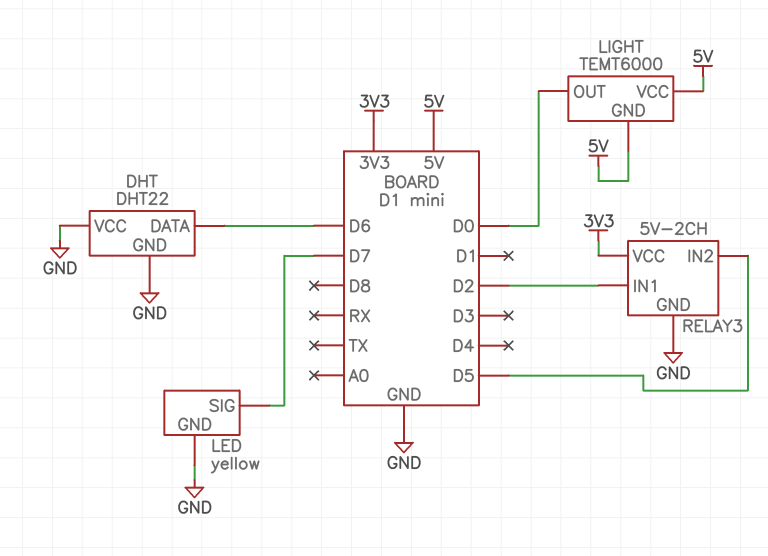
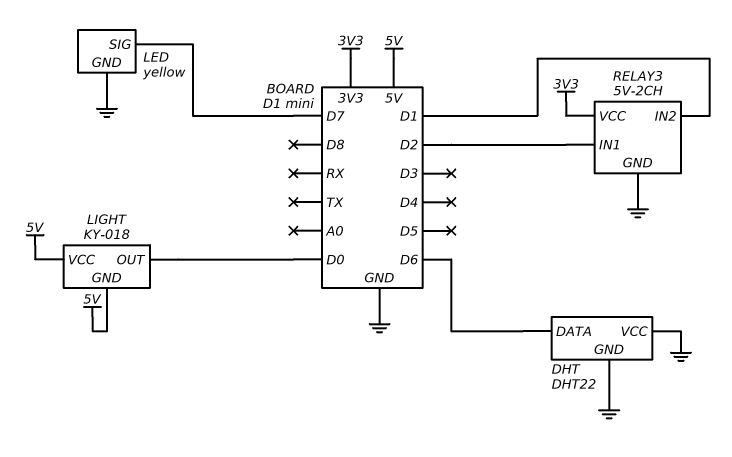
LIGHT: TEMT6000 -> KY-018
RELAY3 pin IN2: D5 -> D1

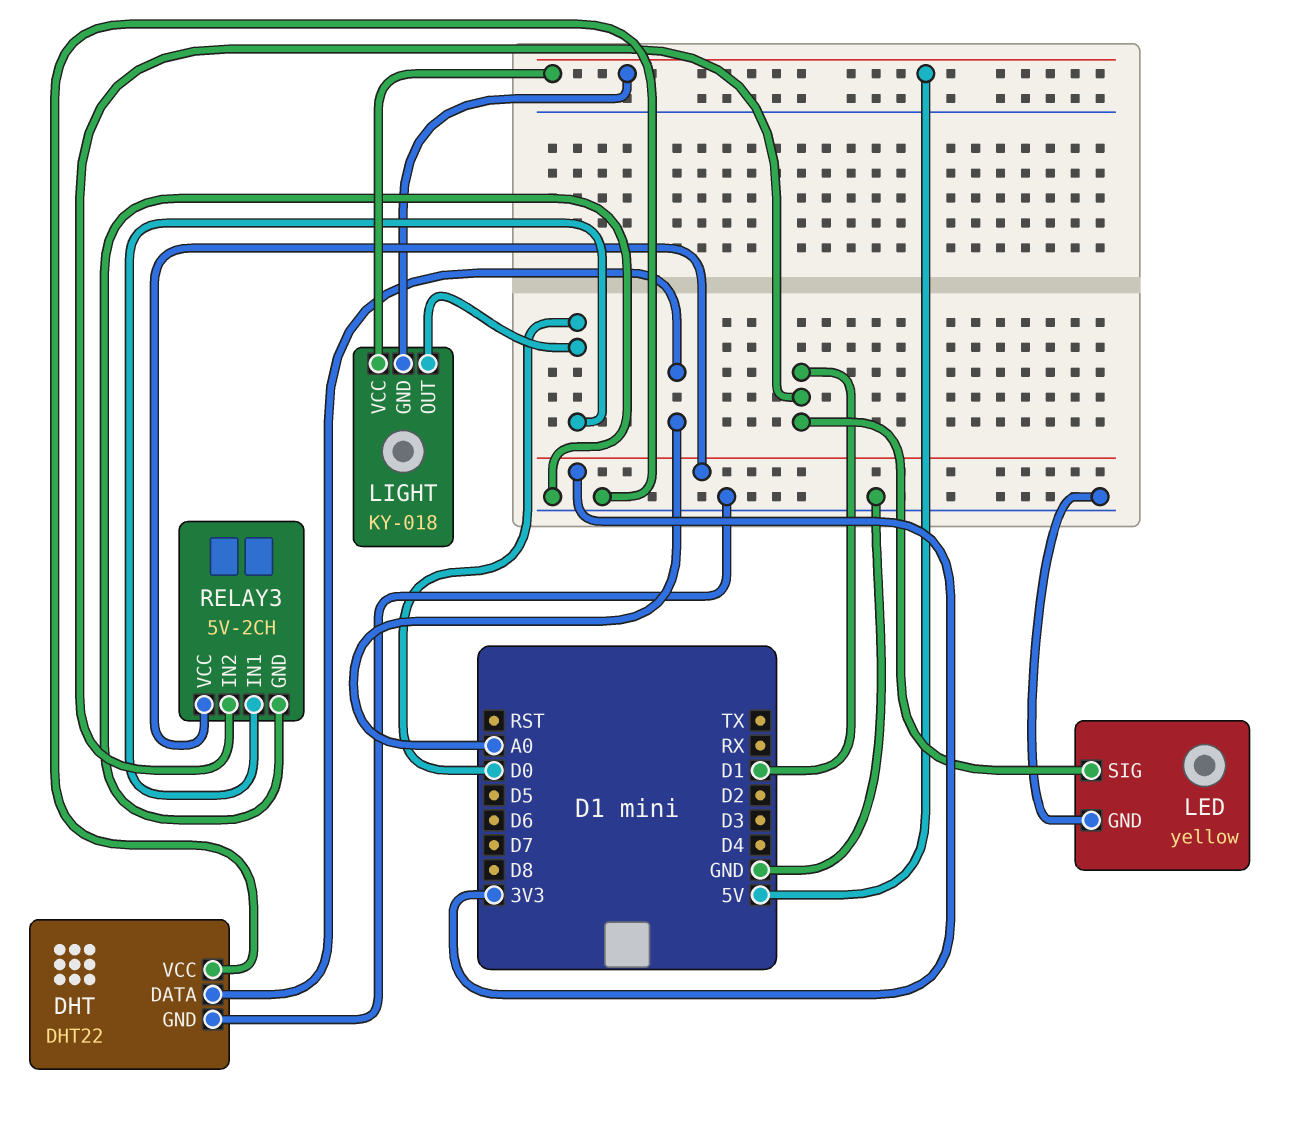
DHT pin DATA: D6 -> A0
LED pin SIG: D7 -> D1
RELAY3 pin IN1: D2 -> D0

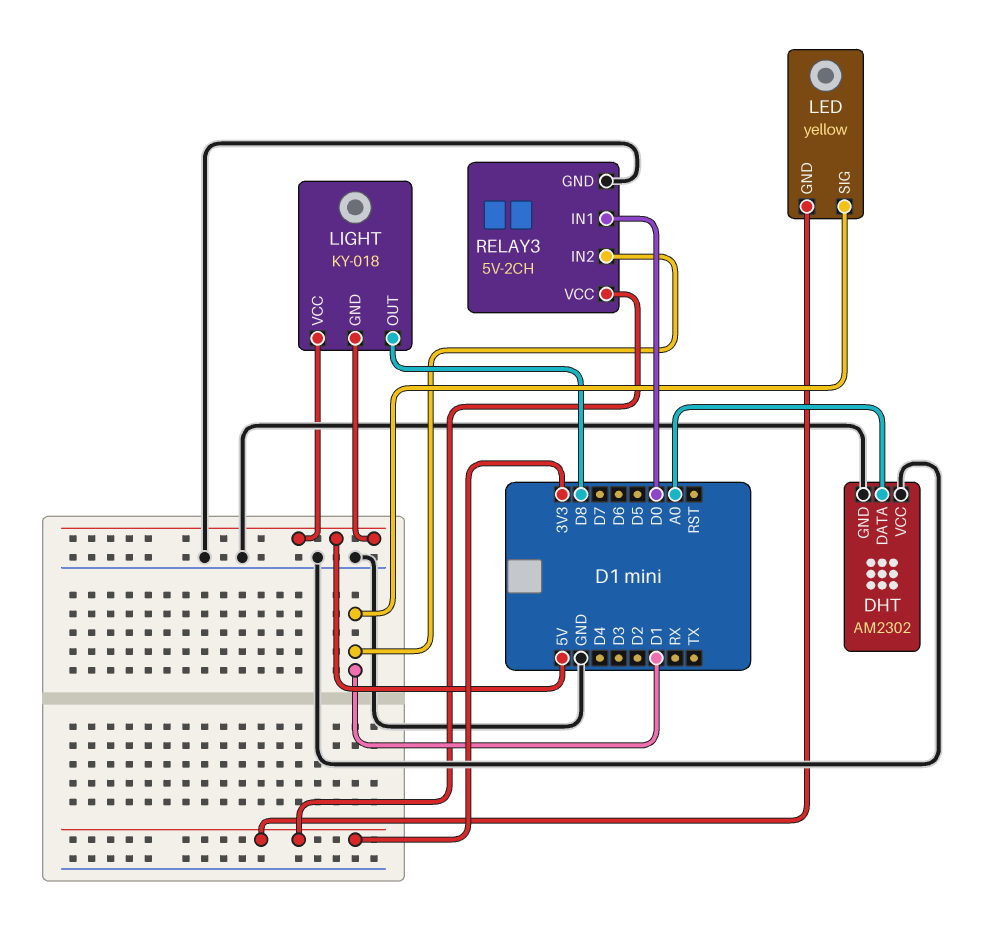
DHT: DHT22 -> AM2302
LED pin GND: GND -> 3V3
LIGHT pin OUT: D0 -> D8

▬▬▬

▸ Required work
Skip the pictures and transcribe the rest of the records exactly.

▸ Exercise result
LIGHT: TEMT6000 -> KY-018
RELAY3 pin IN2: D5 -> D1

DHT pin DATA: D6 -> A0
LED pin SIG: D7 -> D1
RELAY3 pin IN1: D2 -> D0

DHT: DHT22 -> AM2302
LED pin GND: GND -> 3V3
LIGHT pin OUT: D0 -> D8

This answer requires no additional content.